━━━ DATA RECORDS
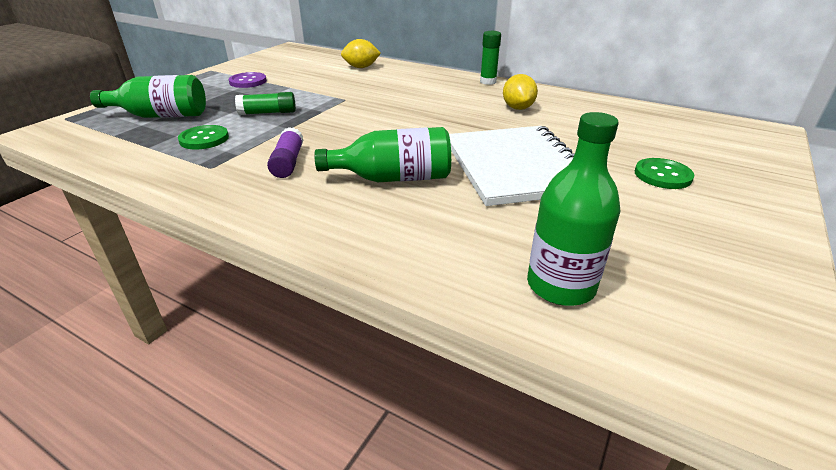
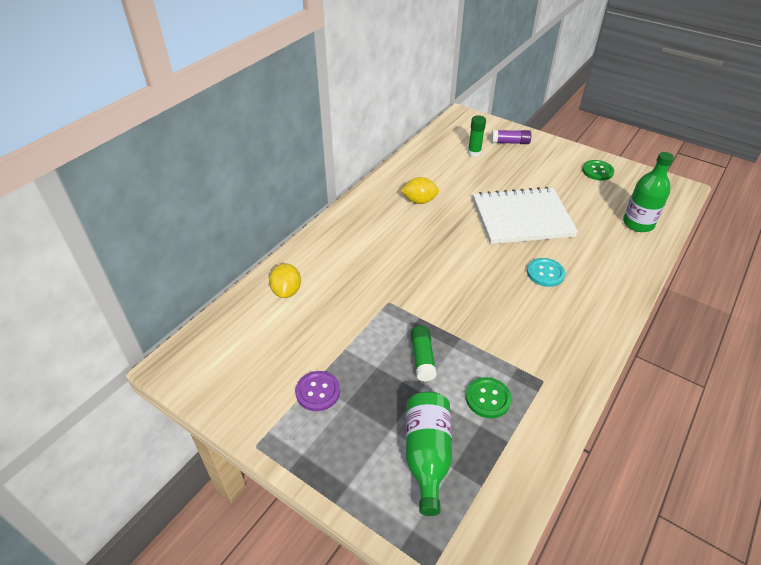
camera: 85 degrees left, 10 degrees up
purple glue stick [267,127,303,178] -> purple glue stick moved to [491,130,531,144]
green bottle [314,127,451,182] -> turquoise button [527,258,565,287]
green glue stick [480,31,501,85] -> green glue stick moved to [468,115,486,157]
green button [635,158,694,189] -> green button moved to [582,160,614,181]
━━━━━━
■ **THE PROBLEM**
Output each entry verbatim; none of the pictures should be included.

■ **WRITTEN ANSWER**
camera: 85 degrees left, 10 degrees up
purple glue stick [267,127,303,178] -> purple glue stick moved to [491,130,531,144]
green bottle [314,127,451,182] -> turquoise button [527,258,565,287]
green glue stick [480,31,501,85] -> green glue stick moved to [468,115,486,157]
green button [635,158,694,189] -> green button moved to [582,160,614,181]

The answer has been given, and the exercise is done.